Would you reproduce each line below exactly, leaving every picture out?

════════

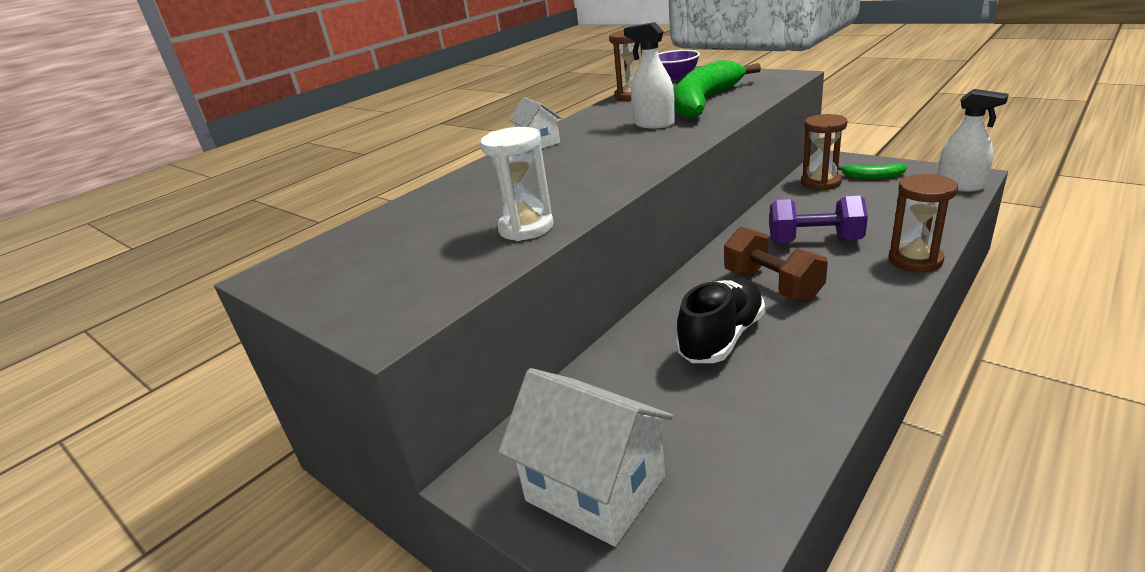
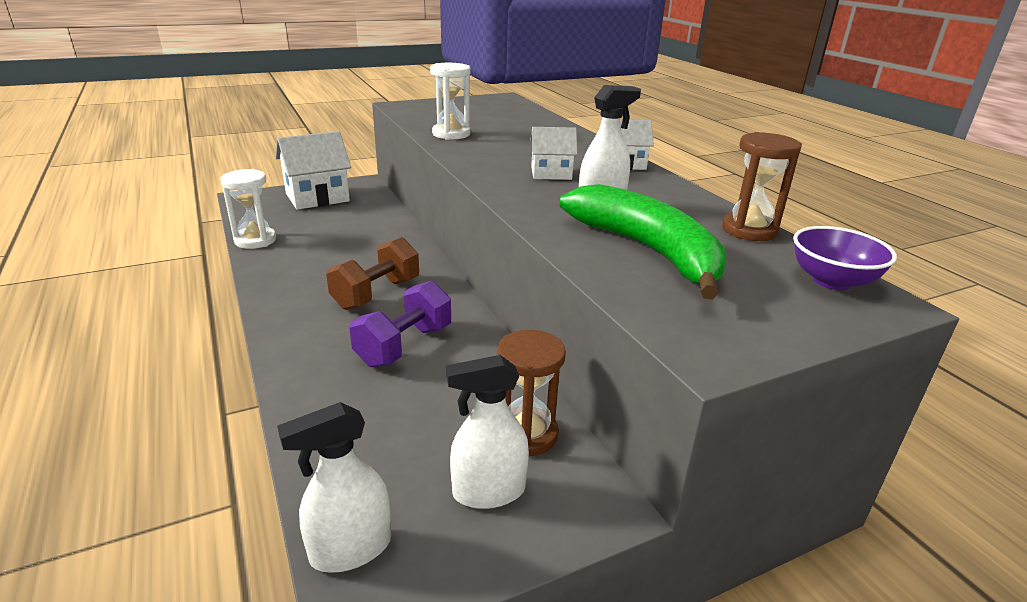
camera: 110 degrees right, 0 degrees up
black shoe [676,278,765,363] -> none
brown dumbbell [724,227,828,302] -> brown dumbbell turned 45 degrees counterclockwise [326,237,419,310]
green banana [838,163,907,179] -> white spray bottle [446,355,529,509]
brown hourglass [889,174,958,272] -> none
none -> white hourglass [220,169,276,249]
none -> white house [530,127,577,180]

════════

▶ Result for this task
camera: 110 degrees right, 0 degrees up
black shoe [676,278,765,363] -> none
brown dumbbell [724,227,828,302] -> brown dumbbell turned 45 degrees counterclockwise [326,237,419,310]
green banana [838,163,907,179] -> white spray bottle [446,355,529,509]
brown hourglass [889,174,958,272] -> none
none -> white hourglass [220,169,276,249]
none -> white house [530,127,577,180]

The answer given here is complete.